*WORK REQUIRED*.
Each line from the one containing "brown teddy bear: [166,443,240,535]" onward, through the end of the entries, is to be transcribed exactly; nothing else is to be included.

──────────────────────────────

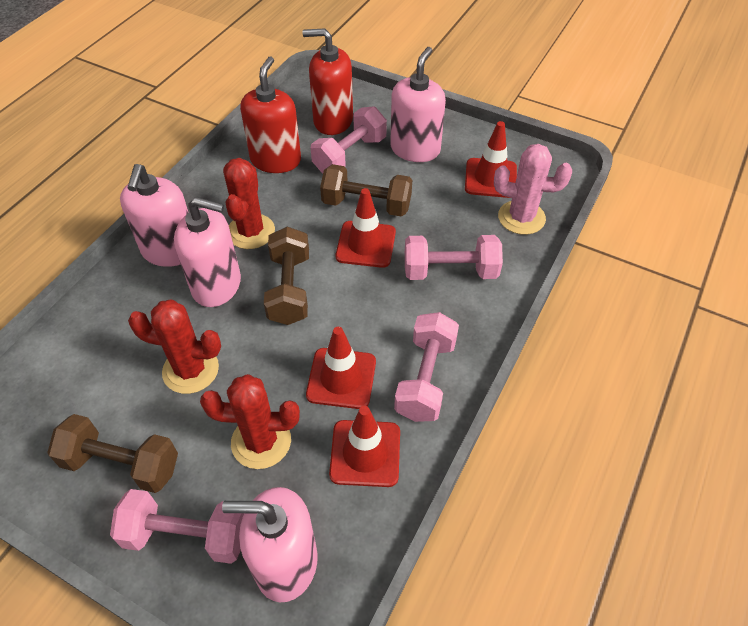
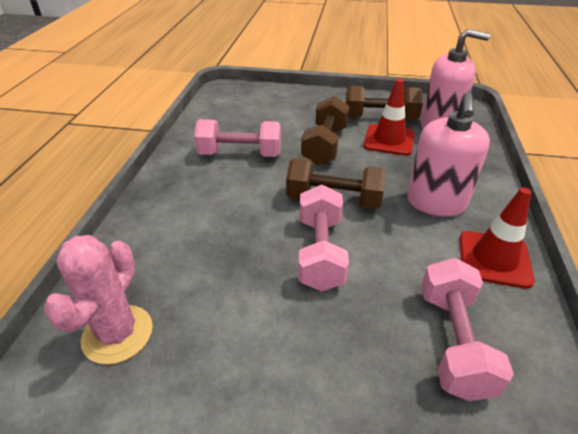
pink dumbbell: [110,489,244,564] [311,106,387,174] [394,312,459,422] [405,235,503,280] = 4 -> [194,119,281,157] [299,185,349,291] [421,258,514,401] = 3
pink soap dispenser: [120,164,189,267] [174,197,241,307] [222,487,318,602] [390,47,446,162] = 4 -> [407,92,490,217] [421,29,490,128] = 2
red cactus: [128,299,221,394] [200,374,300,469] [223,158,275,249] = 3 -> none = 0
red soap dispenser: [240,56,301,173] [303,28,353,135] = 2 -> none = 0
red traffic cone: [306,327,376,409] [329,406,400,487] [336,188,396,268] [465,121,517,198] = 4 -> [363,79,415,156] [459,188,535,289] = 2

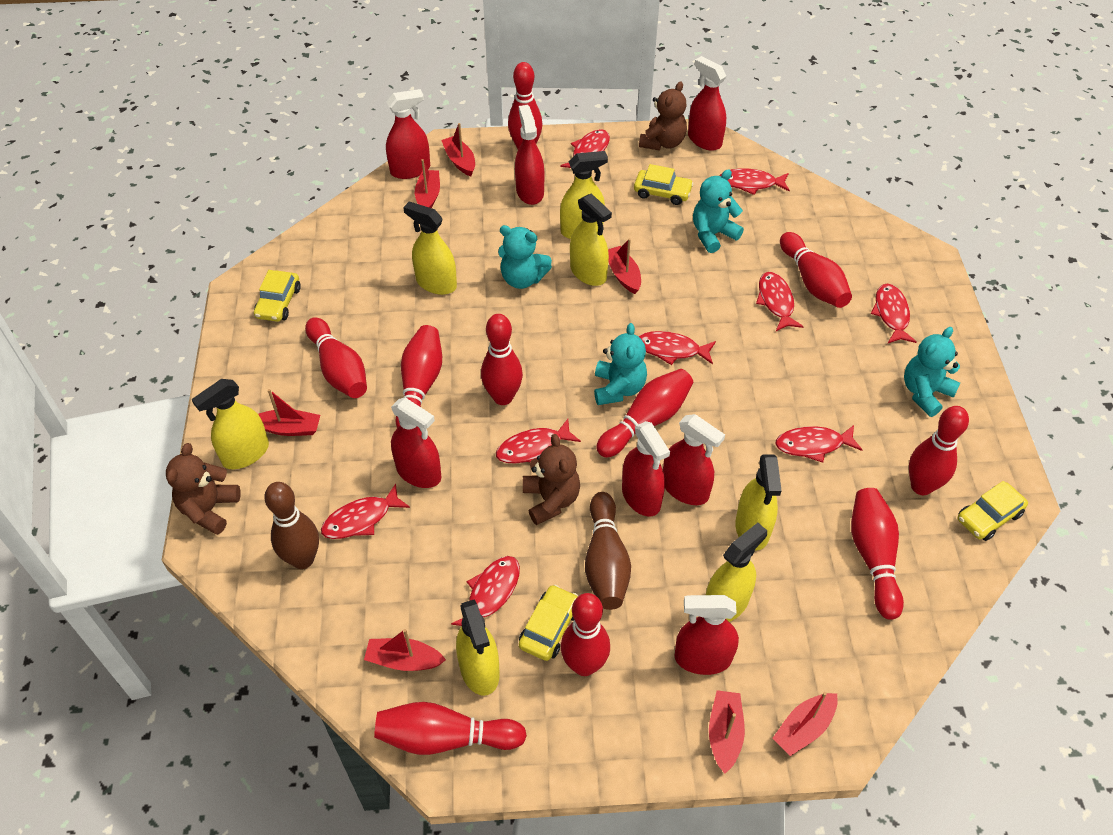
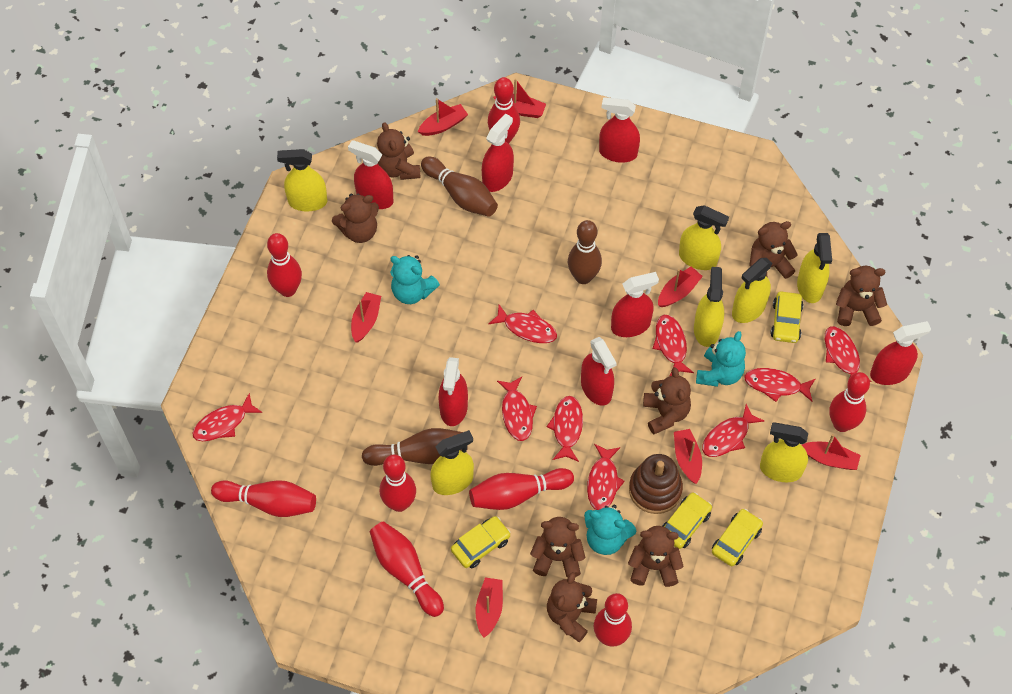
brown bowling pin: [264,482,319,569] [585,492,631,610] = 2 -> [362,428,468,466] [421,157,498,217] [568,220,602,284] = 3
brown stacking toy: none = 0 -> [629,454,683,514] = 1
brown teddy bear: [166,443,240,535] [523,434,580,525] [639,81,687,151] = 3 -> [332,193,379,243] [377,122,421,180] [530,517,585,578] [547,572,597,642] [628,526,684,587] [643,367,691,435] [749,221,798,279] [836,266,887,326] = 8
red bowling pin: [305,317,367,398] [374,702,527,755] [395,325,442,428] [481,314,523,405] [508,62,543,149] [561,593,610,676] [596,369,693,458] [780,232,852,308] [851,488,904,620] [909,406,969,495] = 10 -> [211,480,316,517] [267,233,302,297] [370,521,444,617] [380,454,416,512] [469,468,574,510] [488,77,520,144] [594,593,632,647] [830,372,870,432] = 8
turquoise teddy bear: [498,225,552,289] [594,323,647,405] [693,170,744,253] [904,327,960,417] = 4 -> [390,255,440,304] [584,504,636,555] [696,331,746,387] = 3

──────────────────────────────

*RESPONSE TO THIS EXERCISE*.
brown teddy bear: [166,443,240,535] [523,434,580,525] [639,81,687,151] = 3 -> [332,193,379,243] [377,122,421,180] [530,517,585,578] [547,572,597,642] [628,526,684,587] [643,367,691,435] [749,221,798,279] [836,266,887,326] = 8
red bowling pin: [305,317,367,398] [374,702,527,755] [395,325,442,428] [481,314,523,405] [508,62,543,149] [561,593,610,676] [596,369,693,458] [780,232,852,308] [851,488,904,620] [909,406,969,495] = 10 -> [211,480,316,517] [267,233,302,297] [370,521,444,617] [380,454,416,512] [469,468,574,510] [488,77,520,144] [594,593,632,647] [830,372,870,432] = 8
turquoise teddy bear: [498,225,552,289] [594,323,647,405] [693,170,744,253] [904,327,960,417] = 4 -> [390,255,440,304] [584,504,636,555] [696,331,746,387] = 3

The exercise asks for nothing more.